> _GIVEN INSTRUCTION_: State how many lines in the entries below contain the string "kern", and reply with that number alone.

> _STORED RECORDS_:
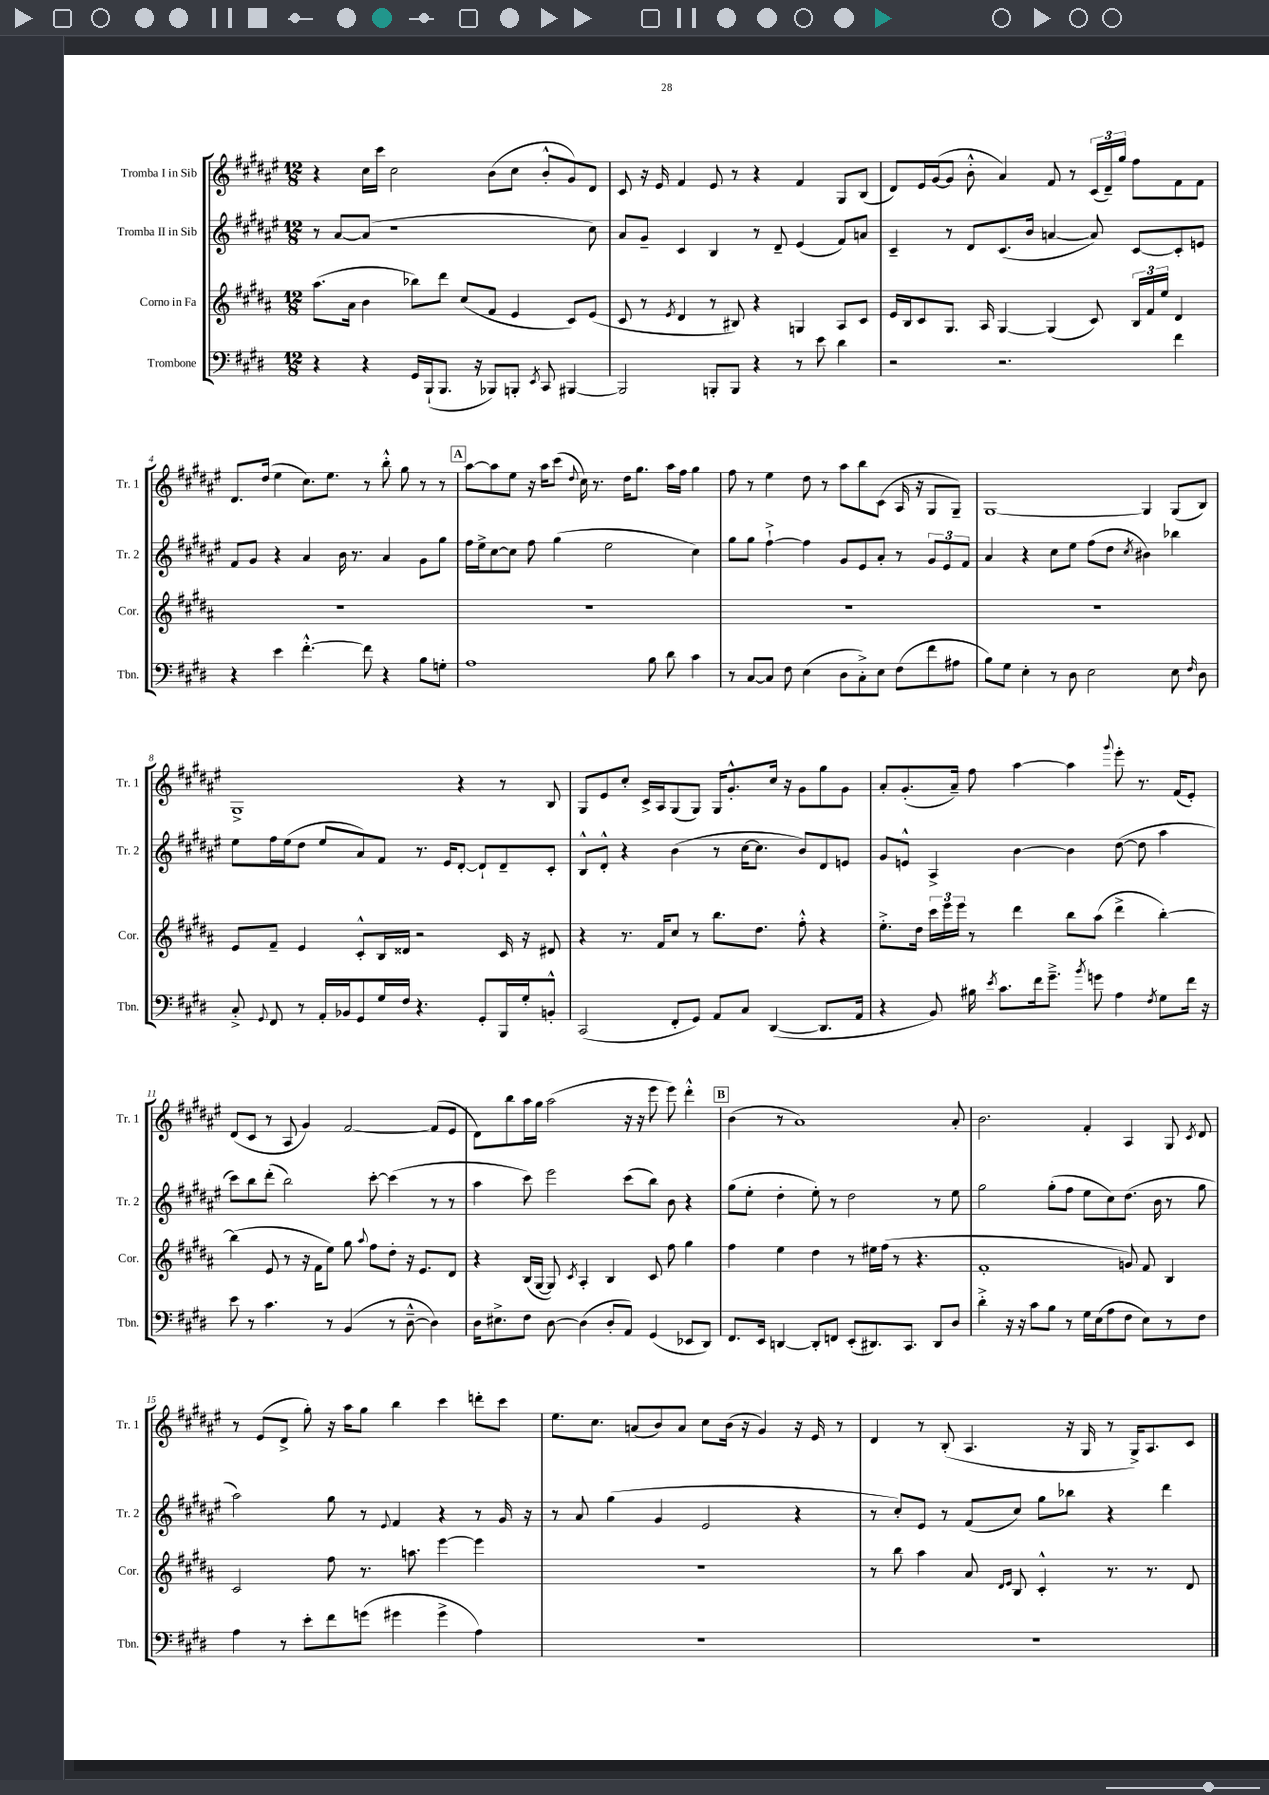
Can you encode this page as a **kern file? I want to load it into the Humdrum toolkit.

**kern	**kern	**kern	**kern
*staff4	*staff3	*staff2	*staff1
*clefF4	*clefG2	*clefG2	*clefG2
*k[f#c#g#d#]	*k[f#c#g#d#a#]	*k[f#c#g#d#a#e#]	*k[f#c#g#d#a#e#]
*M12/8	*M12/8	*M12/8	*M12/8
4r	(8.aa#\L	8r	4r
.	.	[8a#/L	.
.	16a#\Jk	.	.
4r	4b\	(8a#/]J	16cc#\LL
.	.	.	16ccc#\JJ
.	.	1r	2cc#\
16GG#/LL	8bb-\L)	.	.
(16BBB`/J	.	.	.
8.BBB/J	8ddd#\J	.	.
.	(8cc#/L	.	.
16r	.	.	.
8BBB-/L)	8f#/J	.	(8b\L
8BBB'/J	4e/	.	8cc#\J
8qEE/	.	.	.
8CC#/	.	.	8b'^^/L
[4BBB#/	8c#/L)	.	8g#/)
.	(8e/J	8cc#\)	8d#/J
=	=	=	=
2BBB#/]	8c#/	8a#/L	8c#/
.	8r	8g#~/J	16r
.	.	.	16e#/
.	8qe/	.	.
.	4d#/	4c#/	4f#/
8BBB'/L	8r	4B/	8e#/
8BBB/J	8B#/)	.	8r
4r	4r	8r	4r
.	.	8d#~/	.
8r	4G/	(4e#/	4f#/
8e\	.	.	.
4d#\	8A#/L	8f#/L)	8G#/L
.	8c#/J	8a/J	(8B/J
=	=	=	=
2r	16e/LL	4c#~/	8d#/L)
.	16B/J	.	.
.	8c#/	.	16e#/L
.	.	.	([16g#/J
.	8.G#/J	8r	8g#/]J
.	.	8d#/L	8b'^^\
.	16A#/	.	.
2.r	[4G#/	(8.c#/	4a#/)
.	.	16b/Jk	.
.	(4G#/]	[4a/	8f#/
.	.	.	8r
.	8c#/)	8a/])	(24c#/LL
.	.	.	24d#~/)
.	.	.	24gg#/JJ
.	24B/LL	[8c#/L	8ff#\L
.	24f#/	.	.
.	24ee/JJ	.	.
4f#\	4d#/	8c#'/]	8f#\
.	.	8e/J	8f#\J
=	=	=	=
4r	1.r	8f#/L	8.d#/L
.	.	8g#/J	.
.	.	.	(16dd#/Jk
4e\	.	4r	4ee#\
[4.f#'^^\	.	4a#/	8.cc#\L)
.	.	.	8.ee#\J
.	.	16b\	.
.	.	8.r	.
8f#\]	.	.	8r
4r	.	4a#/	8bb'^^\
.	.	.	8gg#\
8B\L	.	8g#\L	8r
8G'\J	.	8gg#\J	8r
=	=	=	=
1A	1.r	16ff#\LL	[8aa#\L
.	.	16ee#^\J	.
.	.	[8cc#\	8aa#\]
.	.	8cc#\]J	8ee#\J
.	.	8ff#\	16r
.	.	.	16aa#\LK
.	.	(4gg#\	(8ccc#\J
.	.	.	8qqdd#/
.	.	.	16cc#\)
.	.	.	8.r
.	.	2ee#\	.
.	.	.	16dd#\LK
.	.	.	8.gg#\J
8B\	.	.	.
8d#\	.	.	16aa#\LL
.	.	.	16ff#\JJ
4c#\	.	4cc#\)	4gg#\
=	=	=	=
8r	1.r	8gg#\L	8ff#\
[8C#/L	.	8gg#\J	8r
8C#/]J	.	[4ff#`^\	4ee#\
8F#\	.	.	.
(4E\	.	4ff#\]	8dd#\
.	.	.	8r
8D#\L	.	8g#/L	8aa#\L
8C#'^\)	.	8e#/	8bb\
8E\J	.	8a#'/J	(8c#\J
(8F#\L	.	8r	16A#/
.	.	.	16r
8f#\	.	12g#/L	8G#/L
.	.	12e#/	.
8A#\J	.	.	8G#~/J)
.	.	12f#/J	.
=	=	=	=
8B\L)	1.r	4a#/	[1G#
8G#\J	.	.	.
4E'\	.	4r	.
8r	.	8cc#\L	.
8D#\	.	8ee#\J	.
2E\	.	(8ff#\L	.
.	.	8dd#\J	.
.	.	8qcc#/	.
.	.	4b#\)	4G#/]
8E\	.	4bb-\	(8G#/L
16qqF#/	.	.	.
8D#\	.	.	8B/J)
=	=	=	=
8C#'^/	8e/L	8ee#\L	1G#^
8qqGG#/	.	.	.
8FF#/	8f#~/J	16ff#\L	.
.	.	(16ee#\J	.
8r	4e/	8dd#\J	.
16AA'/LL	.	8ee#/L	.
16BB-/J	.	.	.
8GG#/	8c#'^^/L	8a#/)	.
16G#/L	16B/L	8f#/J	.
16F#/JJ	16d##/JJ	.	.
4.r	2r	8.r	.
.	.	16e#/LK	.
.	.	[8d#'/J	4r
8GG#'/L	.	8d#`/]L	.
16BBB/L	16c#/	8d#~/	8r
16G#'/J	16r	.	.
8BB'^^/J	8d#/	8c#'/J	8B/
=	=	=	=
(2CC#/	4r	8B^^/L	8G#/L
.	.	8d#'^^/J	8e#/
.	8.r	4r	8cc#'/J
.	.	.	16c#^/LL
.	16f#/LK	.	16A#/J
8FF#'/L	8cc#/J	(4b\	(8G#/
8GG#/J)	8r	.	8G#/J)
8AA/L	8.bb\L	8r	16G#/LK
.	.	.	8.g#'^^/
8C#/J	.	[16cc#\LK	.
.	8.dd#\J	8.cc#\]J	.
([4DD#/	.	.	16cc#/Jk
.	.	.	16r
.	8ff#'^^\	8b/L)	8g#\L
8.DD#/]L	4r	8d#/	8gg#\
.	.	8e/J	8g#\J
16AA/Jk	.	.	.
=	=	=	=
4r	8.ee'^\L	8g#/L	8a#'/L
.	.	8e^^/J	(8.g#'/
.	16dd#\Jk	.	.
8BB/)	24ccc#\LL	4A#^/	.
.	24eee\	.	.
.	.	.	16a#~/Jk)
.	24eee\JJ	.	.
16B#\	8r	.	8ff#\
8qe/	.	.	.
8.c#\L	.	.	.
.	4ddd#\	[4b\	[4aa#\
16f#\k	.	.	.
8.g#~^\J	.	.	.
.	8bb\L	4b\]	4aa#\]
8qb/	.	.	.
8g\	(8aa#\J	.	.
.	.	.	8qqggg#/
4A\	4ddd#^\	([8dd#\	8eee#'\
.	.	8dd#\]	8.r
8qF#/	.	.	.
8G#\L	[4bb'\)	4aa#\	.
.	.	.	(16f#/LK
16f#\Jk	.	.	8e#'/J)
16r	.	.	.
=	=	=	=
8e\	(4bb\]	8ccc#\L)	(8d#/L
8r	.	8bb\	8c#/J
4.c#\	8e/	(8ddd#'\J	8r
.	8r	2bb\)	8A#/
.	16r	.	4g#/)
.	16f#\LK	.	.
8r	8ee\J)	.	.
(4BB/	8gg#\	.	[2f#/
.	8qqaa#/	.	.
.	8ff#\L	[8ccc#'\	.
8r	8dd#'\J	(4ccc#\]	.
[8D#~^^\	16r	.	.
.	8.e/L	.	.
4D#\])	.	8r	(8f#/]L
.	8d#/J	8r	8e#/J
=	=	=	=
16D#\LK	4r	4aa#\	8d#\L)
8.E#^\	.	.	.
.	.	.	8bb\
8F#\J	(16B/LL	8ccc#\)	16aa#\L
.	[16G#/JJ	.	16gg#\JJ
[8D#\	8G#/])	2eee#\	(2aa#\
.	8qc#/	.	.
(4D#\]	4A#'/	.	.
8D#'/L	4B/	.	.
8AA/J)	.	(8ccc#\L	16r
.	.	.	16r
(4GG#/	8c#/	8bb\J)	8eee#\
.	8ff#\	8b\	8eee#\)
8EE-/L	4gg#\	4r	4ddd#'^^\
8DD#/J)	.	.	.
=	=	=	=
8.FF#/L	4ff#\	(8gg#\L	(4b\
.	.	8ee#'\J	.
16EE/Jk	.	.	.
[4DD/	4ee\	4dd#'\	8r
.	.	.	1a#)
8DD'/]L	4dd#\	8ee#'\)	.
8FF/J	.	8r	.
(8EE'/L	8r	2dd#\	.
8.DD#/)	16ee#\LL	.	.
.	(16ff#\JJ	.	.
.	8r	.	.
8.CC#/J	.	.	.
.	4.r	.	.
8DD#/L	.	8r	.
8D#/J	.	8ee#\	8a#'/
=	=	=	=
4d#'^\	1f#'	2gg#\	2.b\
16r	.	.	.
16r	.	.	.
8c#\L	.	.	.
8B\J	.	(8gg#'\L	.
8r	.	8ff#\J	.
16G#\LL	.	8ee#\L	4f#'/
(16E\J	.	.	.
8A\	.	8cc#\)	.
8F#\J	8g/)	(8.dd#\J	4A#/
8E\L)	8f#/	.	.
.	.	16b\	.
8r	4B/	8r	8G#/
.	.	.	8qc#/
8F#\J	.	8gg#\	8d#/
=	=	=	=
4A\	2c#/	2aa#\)	8r
.	.	.	(8e#/L
8r	.	.	8d#^/J
8e'\L	.	.	8gg#'\)
8f#\	8ff#\	8gg#\	16r
.	.	.	16aa#\LK
(8g\J	8.r	8r	8gg#\J
.	.	8qqe#/	.
4g#\	.	4f#/	4bb\
.	8.aa\	.	.
4g#^\	[4eee\	4r	4ccc#\
4A\)	4eee\]	8r	8ddd'\L
.	.	16g#/	8ccc#\J
.	.	16r	.
=	=	=	=
1.r	1.r	8r	8.ee#\L
.	.	8a#/	.
.	.	.	8.cc#\J
.	.	(4gg#\	.
.	.	.	(8a/L
.	.	4g#/	8b/)
.	.	.	8a/J
.	.	2e#/	8cc#\L
.	.	.	(16b\Jk
.	.	.	16r
.	.	.	4g#/)
.	.	4r	16r
.	.	.	16e#/
.	.	.	8r
=	=	=	=
1.r	8r	8r	4d#/
.	8bb\	8cc#'/L)	.
.	4aa#\	8e#/J	8r
.	.	8r	(8B'/
.	8a#/	(8f#/L	4.A#/
.	16qqd#/LL	.	.
.	16qqe/JJ	.	.
.	8B/	8cc#/J)	.
.	4c#'^^/	8gg#\L	.
.	.	8bb-\J	16r
.	.	.	16G#/
.	8.r	4r	8r
.	.	.	16G#^/LK)
.	8.r	.	8.A#/
.	.	4ddd#\	.
.	8d#/	.	8c#/J
==	==	==	==
*-	*-	*-	*-
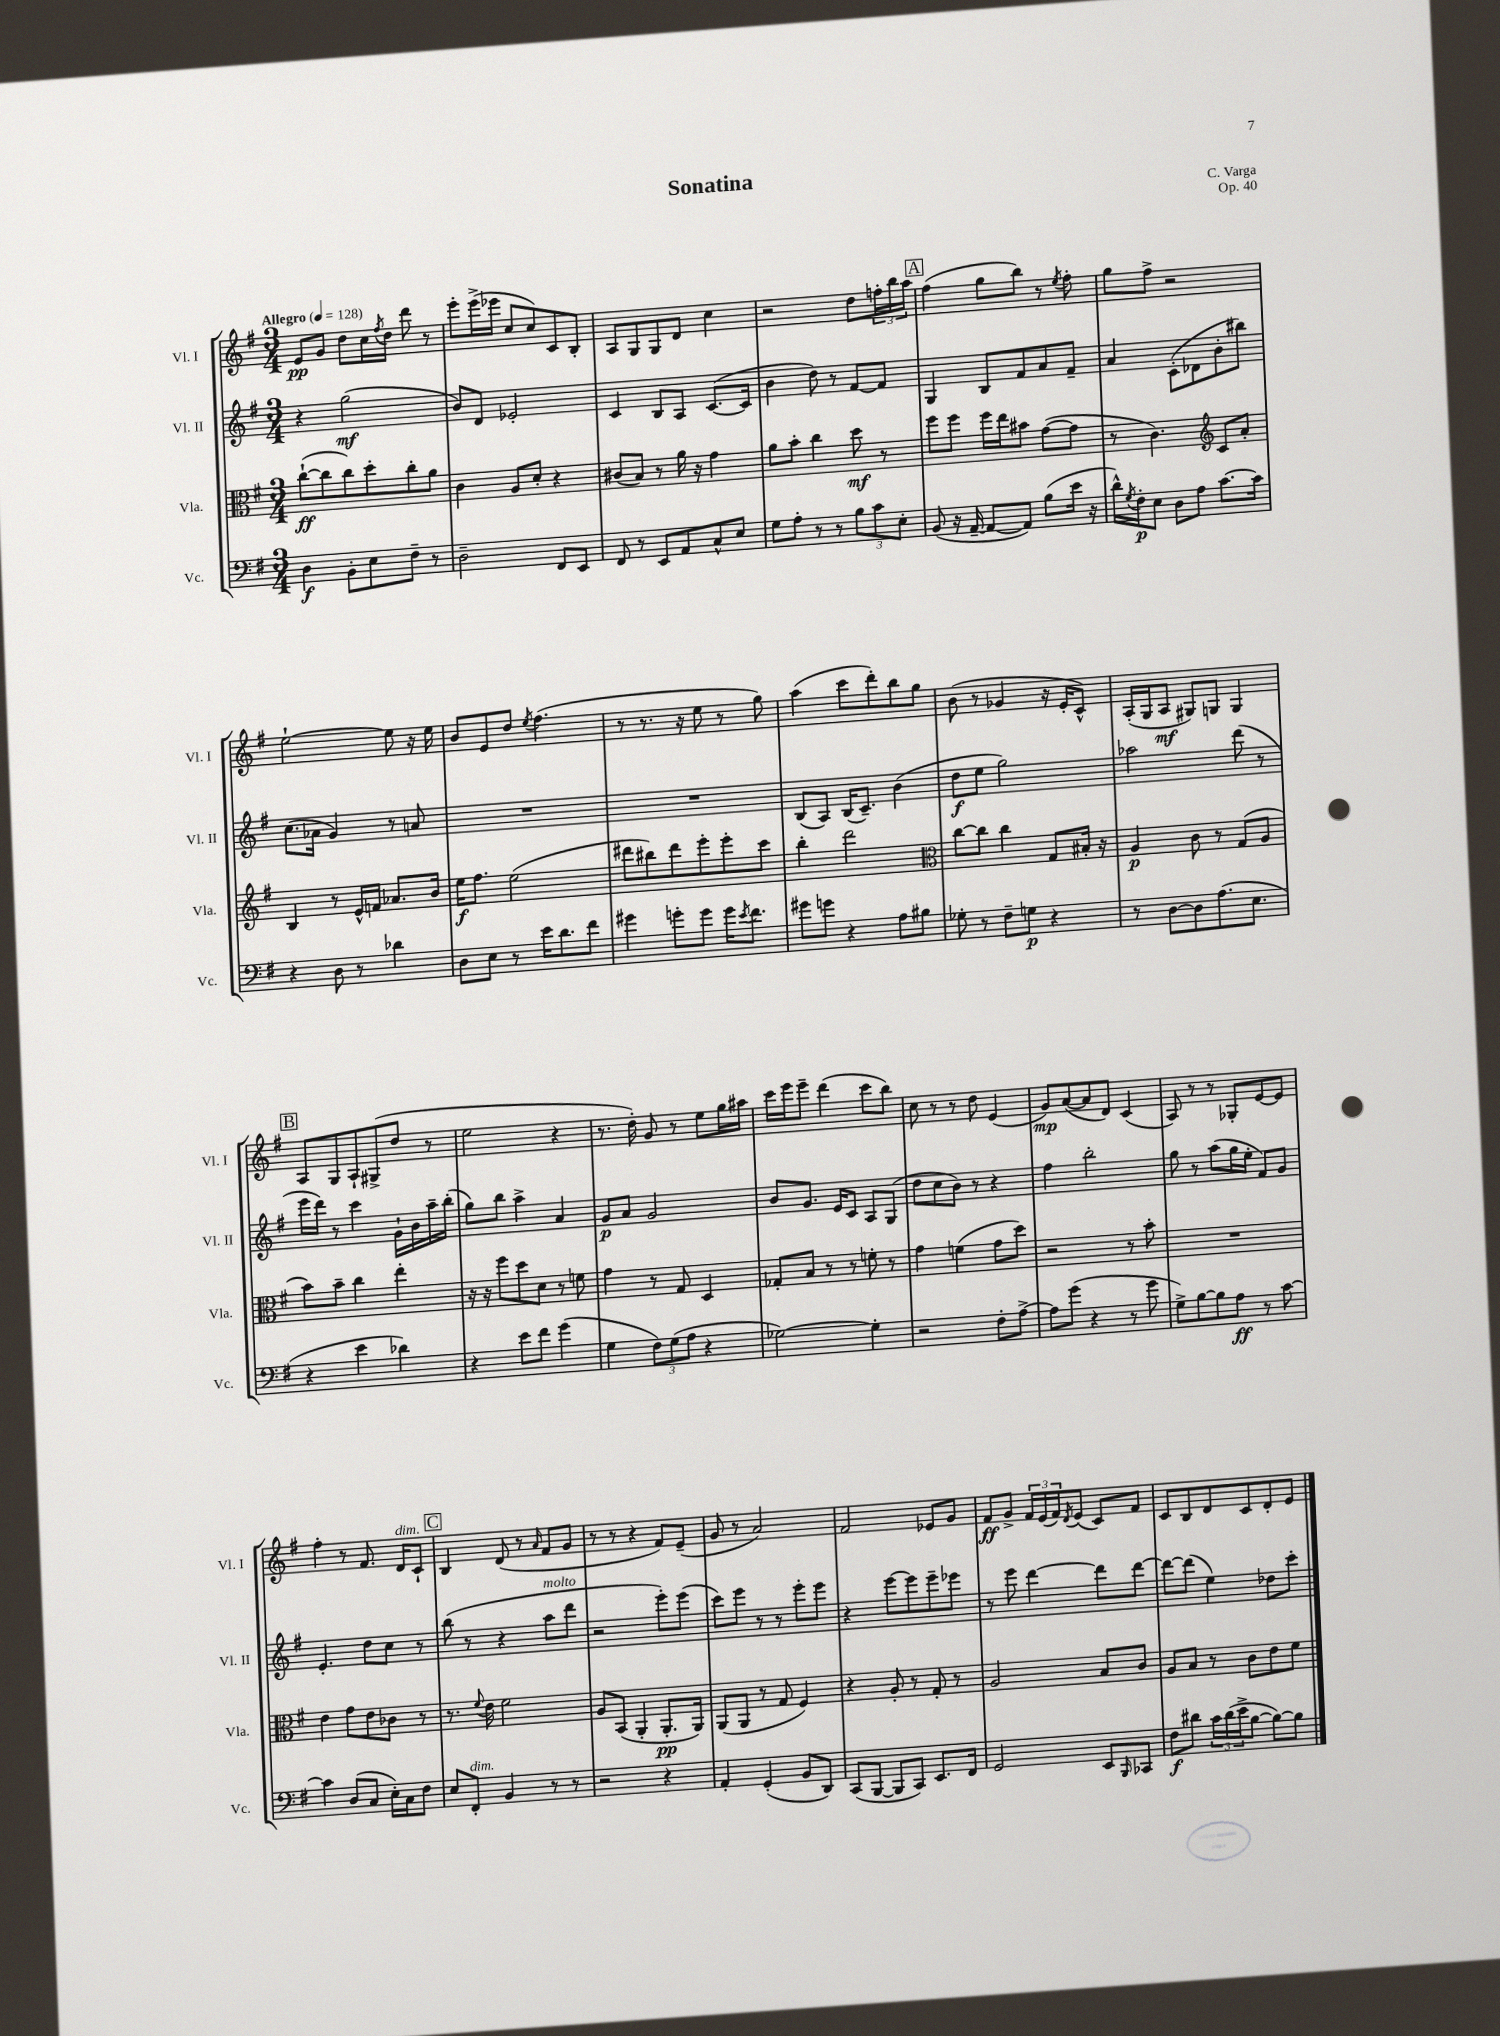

> _WRITTEN RESPONSE_: 2